◆ **ASSIGNMENT**: Please report, as a bare number, how many lines below include the string "BARO".

◆ **DATA EXTRACTS**:
━━━━━━━━
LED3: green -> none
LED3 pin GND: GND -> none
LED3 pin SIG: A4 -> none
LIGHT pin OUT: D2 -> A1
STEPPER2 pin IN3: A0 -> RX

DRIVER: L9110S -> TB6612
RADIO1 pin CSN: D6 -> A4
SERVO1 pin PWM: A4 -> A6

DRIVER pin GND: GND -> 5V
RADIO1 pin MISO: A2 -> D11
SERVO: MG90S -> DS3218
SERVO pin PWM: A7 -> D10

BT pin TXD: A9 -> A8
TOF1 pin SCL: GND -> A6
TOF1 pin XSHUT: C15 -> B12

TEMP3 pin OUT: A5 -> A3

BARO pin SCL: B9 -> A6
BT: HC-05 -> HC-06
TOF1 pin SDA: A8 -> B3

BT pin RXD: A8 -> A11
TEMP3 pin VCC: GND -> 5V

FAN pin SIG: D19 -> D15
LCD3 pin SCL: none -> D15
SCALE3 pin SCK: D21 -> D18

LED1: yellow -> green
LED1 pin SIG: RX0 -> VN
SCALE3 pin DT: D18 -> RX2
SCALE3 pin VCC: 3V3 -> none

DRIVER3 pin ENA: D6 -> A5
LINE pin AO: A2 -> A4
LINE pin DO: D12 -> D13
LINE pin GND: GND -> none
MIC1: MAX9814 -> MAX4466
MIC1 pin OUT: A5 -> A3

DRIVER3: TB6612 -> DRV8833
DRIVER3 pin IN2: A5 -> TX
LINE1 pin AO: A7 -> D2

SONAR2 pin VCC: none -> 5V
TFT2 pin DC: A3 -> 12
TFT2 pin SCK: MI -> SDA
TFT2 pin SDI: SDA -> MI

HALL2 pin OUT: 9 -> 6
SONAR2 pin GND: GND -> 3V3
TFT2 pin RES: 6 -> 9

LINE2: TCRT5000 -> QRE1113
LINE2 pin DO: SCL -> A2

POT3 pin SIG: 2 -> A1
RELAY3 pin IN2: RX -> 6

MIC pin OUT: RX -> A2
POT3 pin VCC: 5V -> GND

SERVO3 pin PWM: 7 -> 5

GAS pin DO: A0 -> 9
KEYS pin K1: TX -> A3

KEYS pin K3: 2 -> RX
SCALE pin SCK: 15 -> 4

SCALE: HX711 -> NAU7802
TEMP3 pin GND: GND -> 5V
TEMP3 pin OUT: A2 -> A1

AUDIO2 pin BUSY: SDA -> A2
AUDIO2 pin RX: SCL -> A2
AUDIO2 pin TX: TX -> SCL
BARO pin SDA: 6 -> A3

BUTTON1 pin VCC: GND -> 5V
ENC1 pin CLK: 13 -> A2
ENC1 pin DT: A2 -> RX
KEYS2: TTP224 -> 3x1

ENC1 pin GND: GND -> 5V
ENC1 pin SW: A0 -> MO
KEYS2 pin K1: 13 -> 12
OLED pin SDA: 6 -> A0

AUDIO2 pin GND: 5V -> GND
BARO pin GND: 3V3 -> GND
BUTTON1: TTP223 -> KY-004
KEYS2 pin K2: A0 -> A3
━━━━━━━━
◆ **ANSWER TO THE PROBLEM**: 3